_TASK STATEMENT_
Copy every line of the records below that holds the word "none".

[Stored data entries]
BEGIN

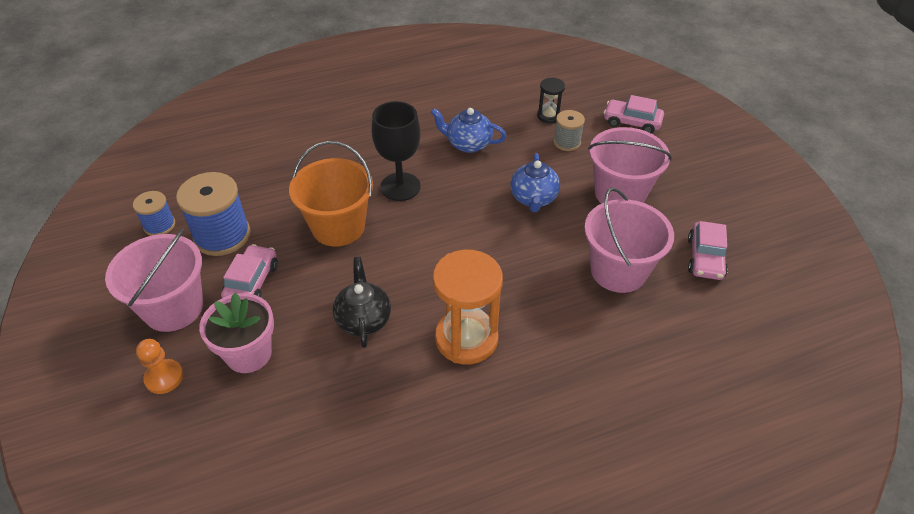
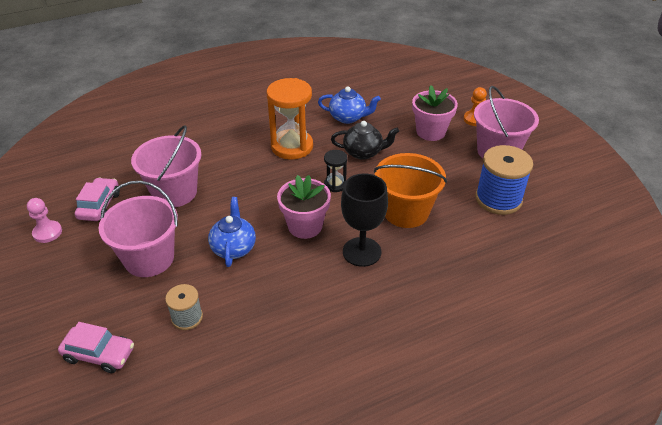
camera: 175 degrees right, 5 degrees down
(159, 225) = (556, 204): blue spool -> none
(252, 282) = (453, 169): pink car -> none
(363, 319) = (363, 152): black teapot -> black teapot turned 75 degrees counterclockwise
(456, 217) = (305, 226): none -> pink flower pot
(468, 144) = (298, 307): blue teapot -> blue teapot (348, 118)
(549, 116) = (200, 357): black hourglass -> black hourglass (335, 185)
(746, 228) = (47, 232): none -> pink pawn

END

_RESPONSE TO THE TASK_
(159, 225) = (556, 204): blue spool -> none
(252, 282) = (453, 169): pink car -> none
(456, 217) = (305, 226): none -> pink flower pot
(746, 228) = (47, 232): none -> pink pawn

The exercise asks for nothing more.